• Aim of the exercise: The entire listing, reproduced exactly and stripped of images, is the expected output.

• Recorded information:
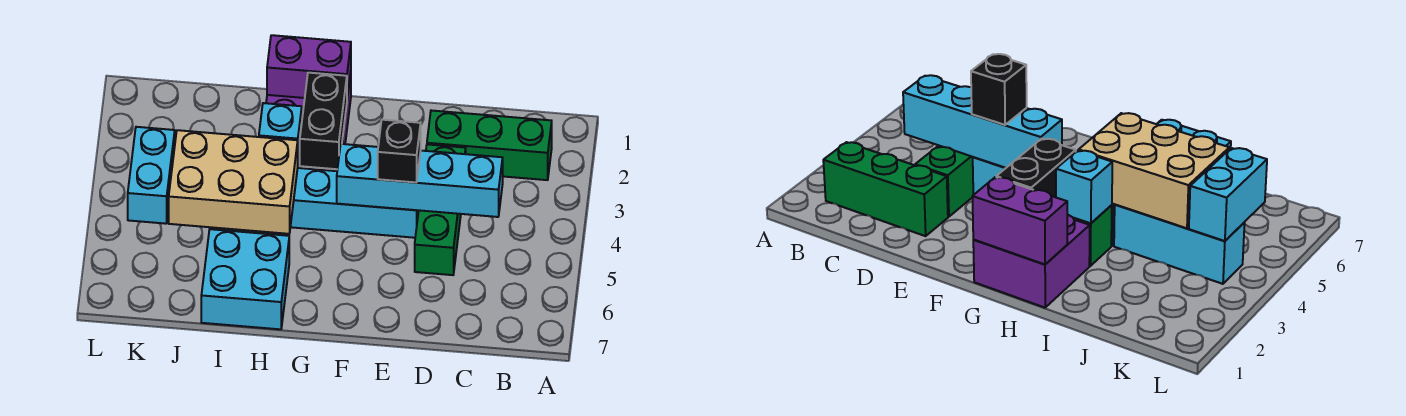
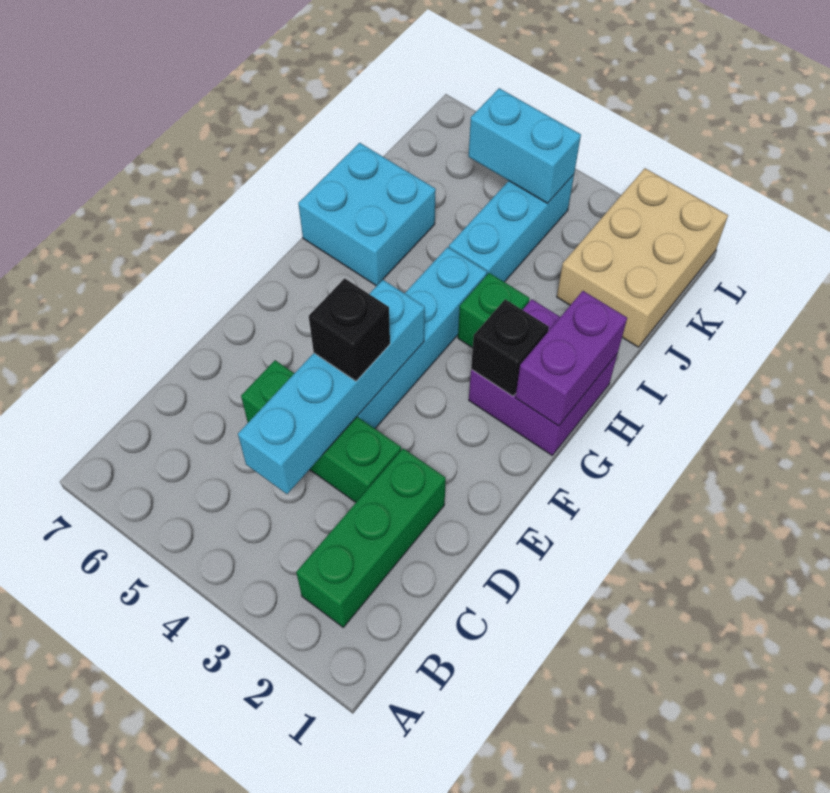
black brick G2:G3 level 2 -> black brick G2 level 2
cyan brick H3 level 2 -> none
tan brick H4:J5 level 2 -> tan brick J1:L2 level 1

• Output for this exercise:
black brick G2:G3 level 2 -> black brick G2 level 2
cyan brick H3 level 2 -> none
tan brick H4:J5 level 2 -> tan brick J1:L2 level 1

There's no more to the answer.